# WORK TO DO:
Reproduce the stretch of lines from the one containing "The width and height of the screenshot is (960, 540). In" through the end of the lines, both ends included, without a single change.

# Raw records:
- - - -

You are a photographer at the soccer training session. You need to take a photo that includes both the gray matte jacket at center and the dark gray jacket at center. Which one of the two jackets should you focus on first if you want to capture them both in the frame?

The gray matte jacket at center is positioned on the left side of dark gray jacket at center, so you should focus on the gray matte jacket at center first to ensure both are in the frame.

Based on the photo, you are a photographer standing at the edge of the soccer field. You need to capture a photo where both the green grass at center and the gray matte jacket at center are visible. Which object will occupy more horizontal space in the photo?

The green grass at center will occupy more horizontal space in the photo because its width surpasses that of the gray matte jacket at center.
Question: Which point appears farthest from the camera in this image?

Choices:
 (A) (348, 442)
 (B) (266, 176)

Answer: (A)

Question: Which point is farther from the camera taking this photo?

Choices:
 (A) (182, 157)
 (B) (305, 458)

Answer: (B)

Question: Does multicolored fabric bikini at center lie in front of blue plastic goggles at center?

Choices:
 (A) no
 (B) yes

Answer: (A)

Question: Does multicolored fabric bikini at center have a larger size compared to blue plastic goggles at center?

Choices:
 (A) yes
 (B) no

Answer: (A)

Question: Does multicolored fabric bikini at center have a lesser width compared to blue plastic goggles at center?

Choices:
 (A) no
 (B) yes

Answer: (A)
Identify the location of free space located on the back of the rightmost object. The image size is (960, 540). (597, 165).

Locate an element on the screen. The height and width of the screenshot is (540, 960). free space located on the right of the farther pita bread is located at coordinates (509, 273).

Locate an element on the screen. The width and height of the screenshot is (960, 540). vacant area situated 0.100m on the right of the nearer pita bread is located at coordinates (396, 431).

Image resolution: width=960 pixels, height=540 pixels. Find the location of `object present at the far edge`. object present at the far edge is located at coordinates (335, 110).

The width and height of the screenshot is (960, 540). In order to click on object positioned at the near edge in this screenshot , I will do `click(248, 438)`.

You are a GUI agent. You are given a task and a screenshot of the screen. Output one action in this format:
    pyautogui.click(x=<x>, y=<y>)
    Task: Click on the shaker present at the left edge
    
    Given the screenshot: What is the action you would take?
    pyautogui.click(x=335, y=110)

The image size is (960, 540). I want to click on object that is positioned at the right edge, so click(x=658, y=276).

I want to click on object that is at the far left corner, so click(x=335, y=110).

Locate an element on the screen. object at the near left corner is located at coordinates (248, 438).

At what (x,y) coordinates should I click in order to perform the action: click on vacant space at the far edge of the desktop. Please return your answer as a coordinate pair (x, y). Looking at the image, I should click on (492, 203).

- - - -

# COMPLETE OUTPUT:
The width and height of the screenshot is (960, 540). In order to click on object positioned at the near edge in this screenshot , I will do `click(248, 438)`.

You are a GUI agent. You are given a task and a screenshot of the screen. Output one action in this format:
    pyautogui.click(x=<x>, y=<y>)
    Task: Click on the shaker present at the left edge
    
    Given the screenshot: What is the action you would take?
    pyautogui.click(x=335, y=110)

The image size is (960, 540). I want to click on object that is positioned at the right edge, so click(x=658, y=276).

I want to click on object that is at the far left corner, so click(x=335, y=110).

Locate an element on the screen. object at the near left corner is located at coordinates (248, 438).

At what (x,y) coordinates should I click in order to perform the action: click on vacant space at the far edge of the desktop. Please return your answer as a coordinate pair (x, y). Looking at the image, I should click on (492, 203).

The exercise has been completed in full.